# Task to carry out
Whenever a line below holds the word "switch", count it; please give only the final number.

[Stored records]

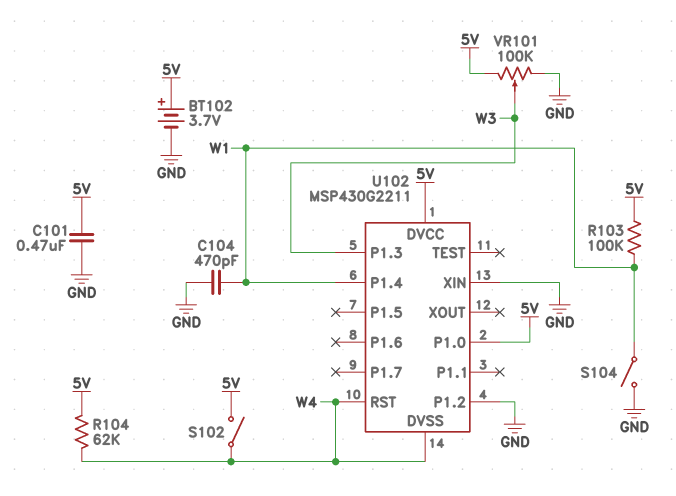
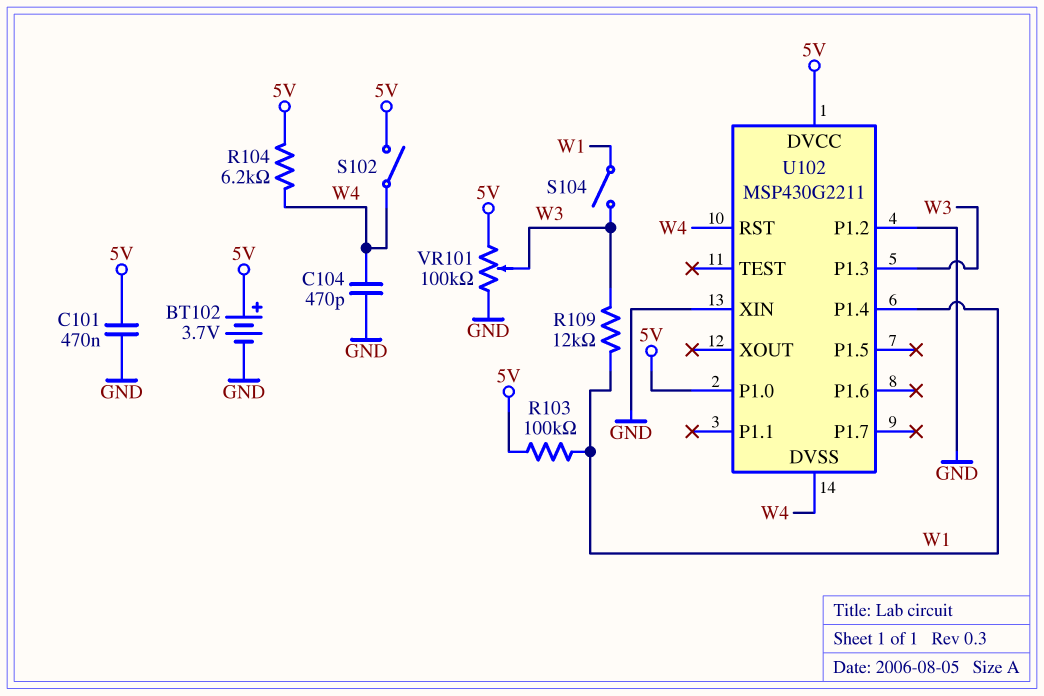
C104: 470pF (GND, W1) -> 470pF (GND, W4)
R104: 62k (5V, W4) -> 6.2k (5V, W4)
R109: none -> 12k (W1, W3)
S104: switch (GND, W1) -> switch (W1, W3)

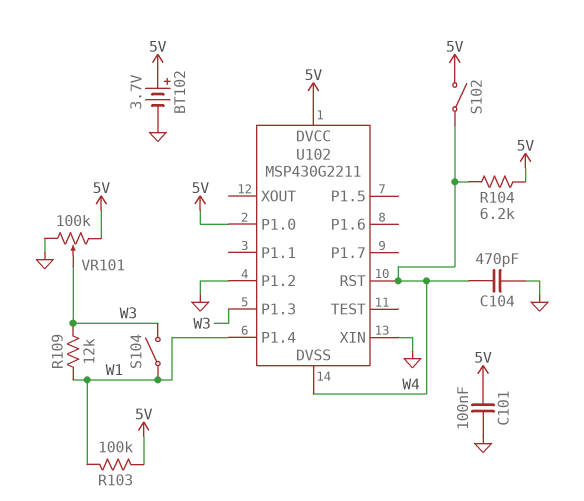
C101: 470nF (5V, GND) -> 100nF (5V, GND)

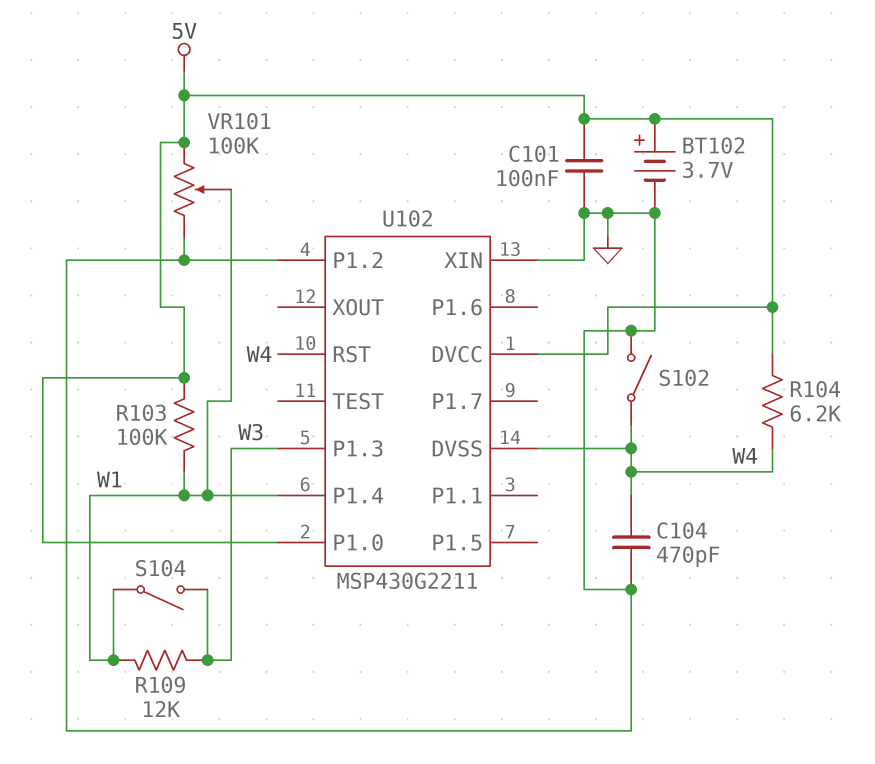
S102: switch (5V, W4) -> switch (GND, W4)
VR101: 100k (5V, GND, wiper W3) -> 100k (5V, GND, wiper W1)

# Response
2